Coordinate-based change listings
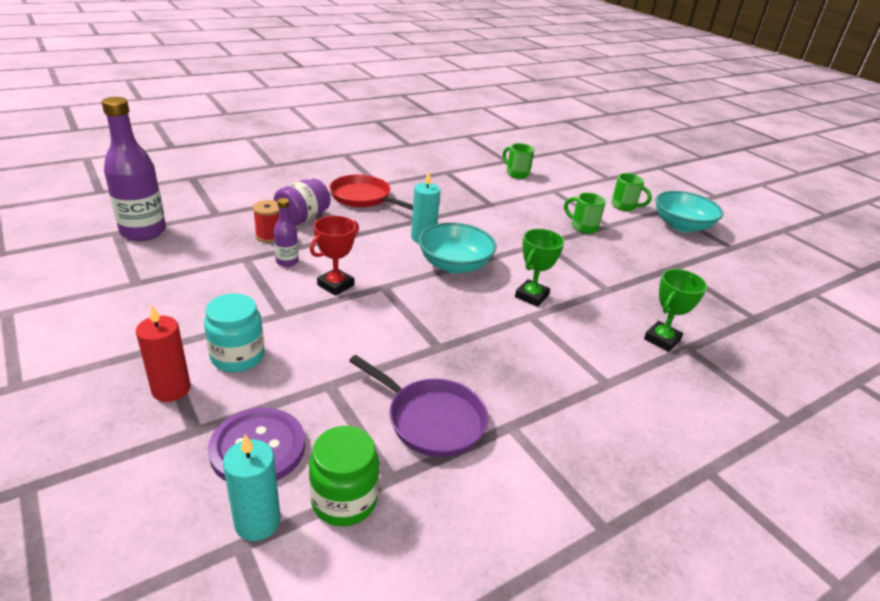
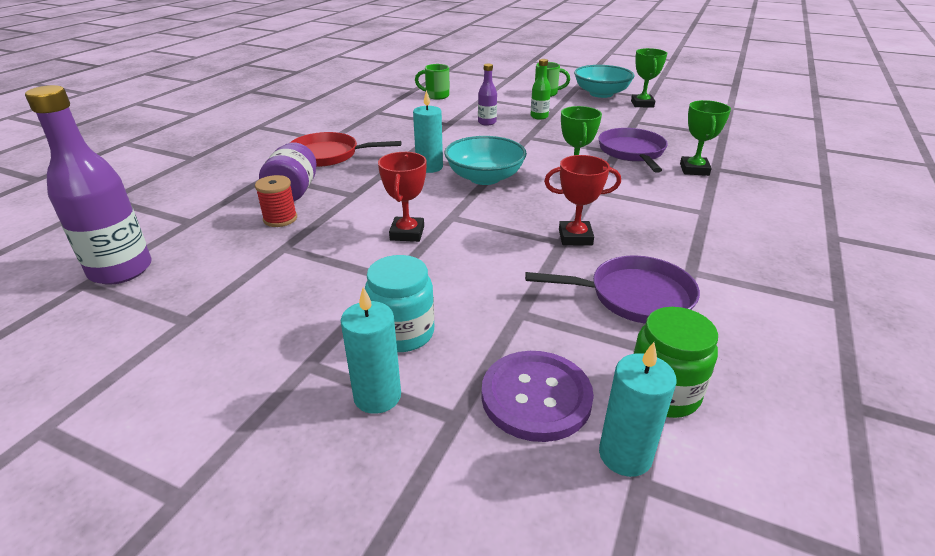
camera: 30 degrees left, 0 degrees up
(171, 389) = (377, 396): red candle -> turquoise candle
(287, 262) = (331, 233): purple bottle -> purple bottle (487, 122)
(455, 348) = (575, 237): none -> red trophy
(583, 227) = (539, 116): green mug -> green bottle
(623, 296) = (632, 152): none -> purple pan
(711, 252) = (642, 104): none -> green trophy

• _WORK REQUEST_:
Please print an exact copy of the records, with no pictures.

• _RESULT FOR THIS TASK_:
camera: 30 degrees left, 0 degrees up
(171, 389) = (377, 396): red candle -> turquoise candle
(287, 262) = (331, 233): purple bottle -> purple bottle (487, 122)
(455, 348) = (575, 237): none -> red trophy
(583, 227) = (539, 116): green mug -> green bottle
(623, 296) = (632, 152): none -> purple pan
(711, 252) = (642, 104): none -> green trophy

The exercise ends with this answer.